--- Task material Enclosed Below ---

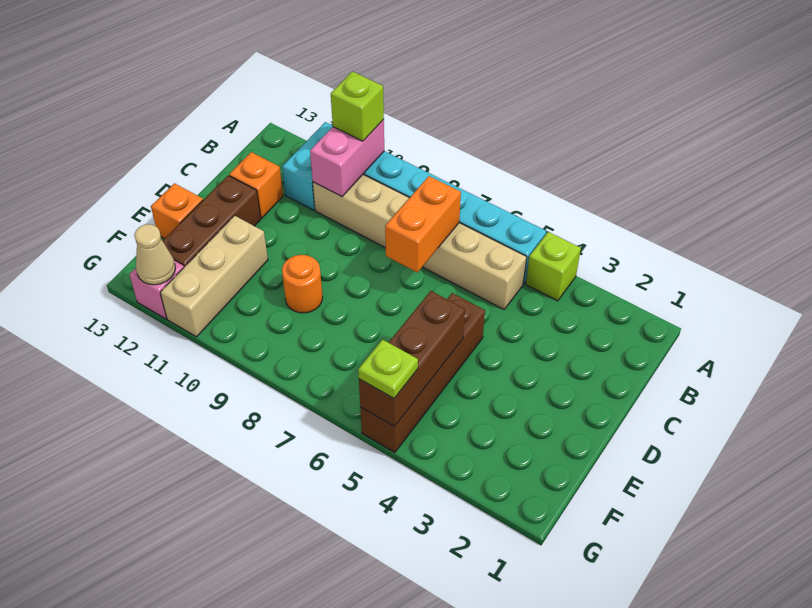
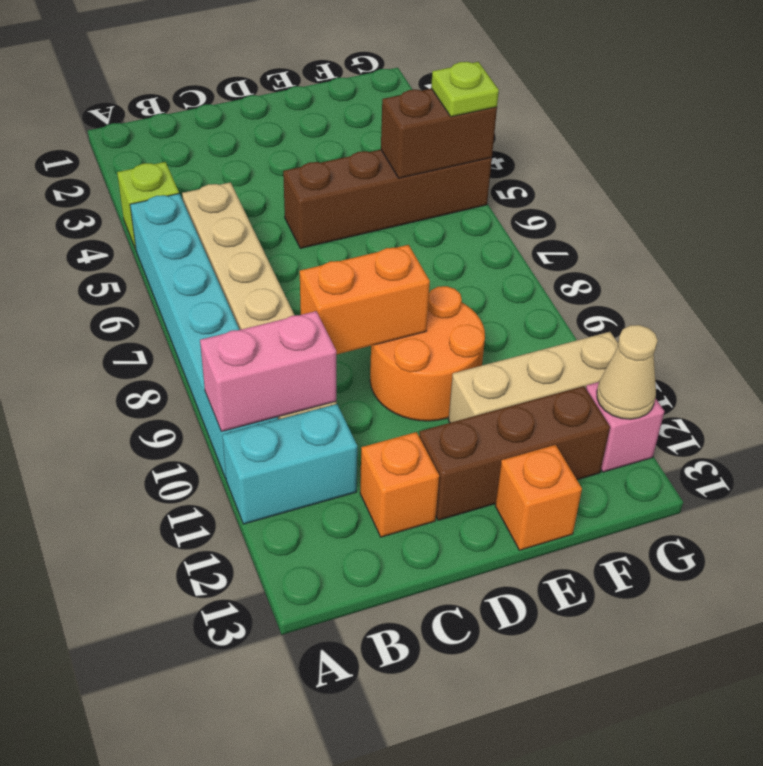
lime brick A10 level 3 -> none
orange brick B7:C7 level 2 -> orange brick C9:D9 level 2
brown brick E5:G5 level 2 -> brown brick F5:G5 level 2
orange round brick E9 level 1 -> orange round brick D9:E10 level 1

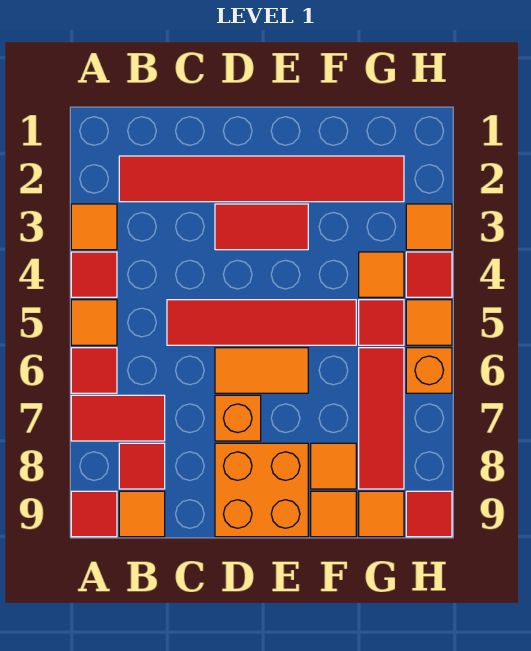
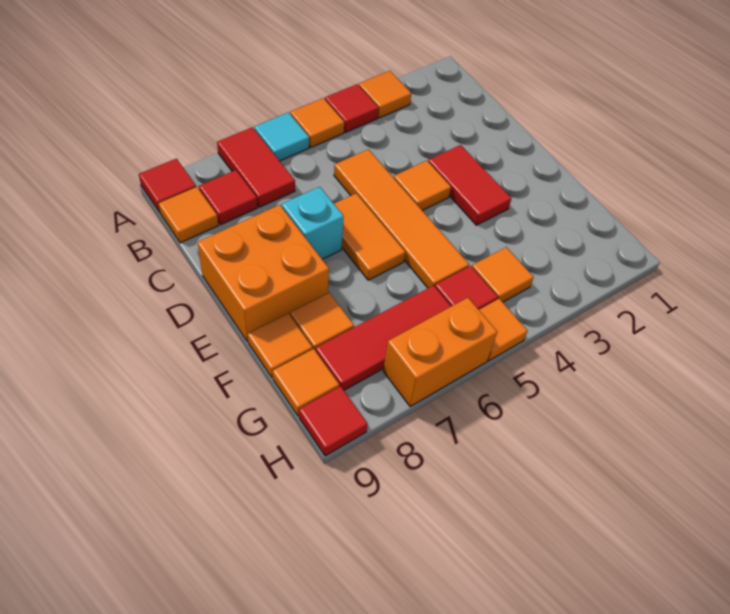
red tile A6 level 1 -> cyan tile A6 level 1
red tile B2:G2 level 1 -> none
red tile C5:F5 level 1 -> orange tile C5:F5 level 1
orange brick D7 level 1 -> cyan brick D7 level 1
orange tile H3 level 1 -> orange tile D4 level 1
red tile H4 level 1 -> none
orange brick H6 level 1 -> orange brick H6:H7 level 1

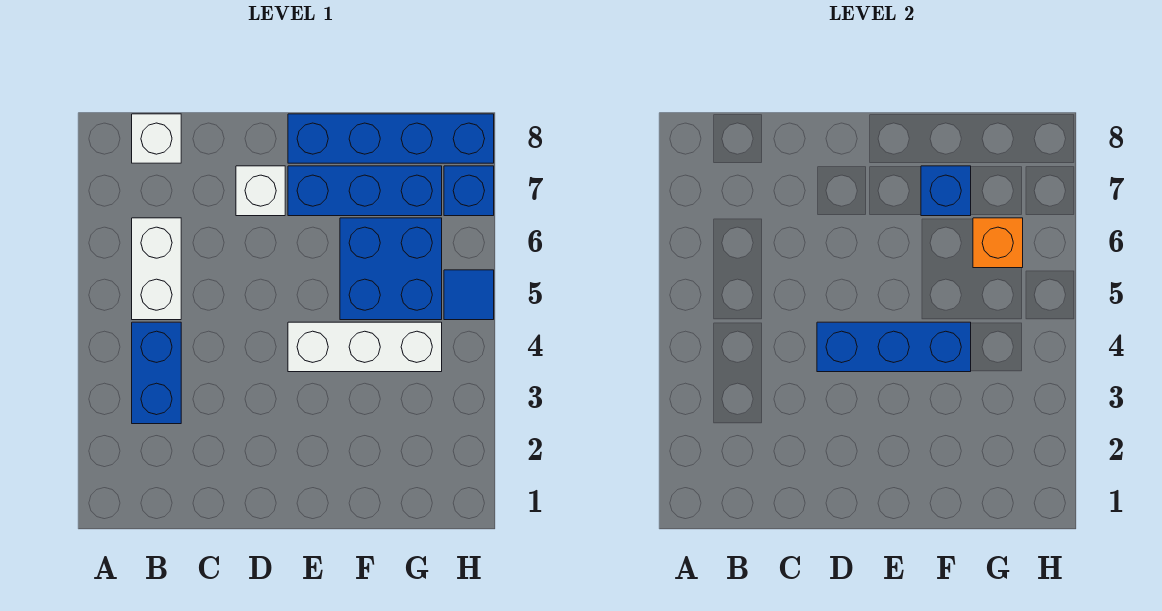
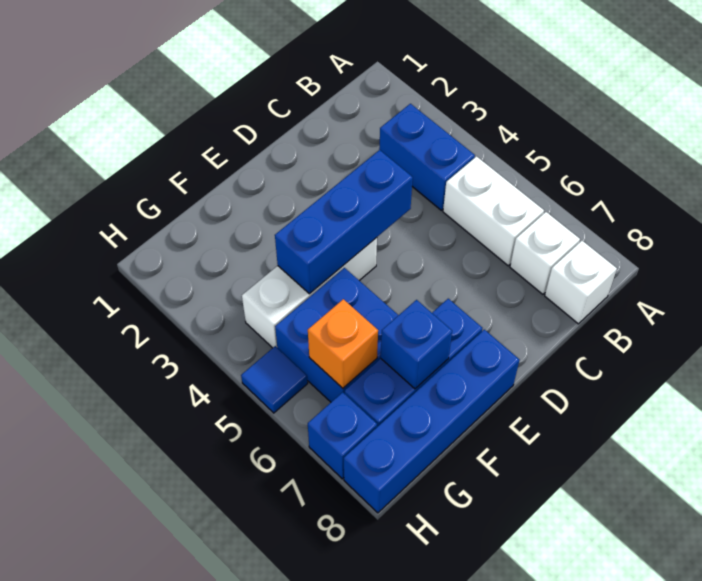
white brick D7 level 1 -> white brick B7 level 1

--- End of Enclosed Task material ---

The line that contains "orange brick H6 level" begins the part to retype, and the last line of the records above ends it. Retype both and everything between, exactly, without the pictures.

orange brick H6 level 1 -> orange brick H6:H7 level 1

white brick D7 level 1 -> white brick B7 level 1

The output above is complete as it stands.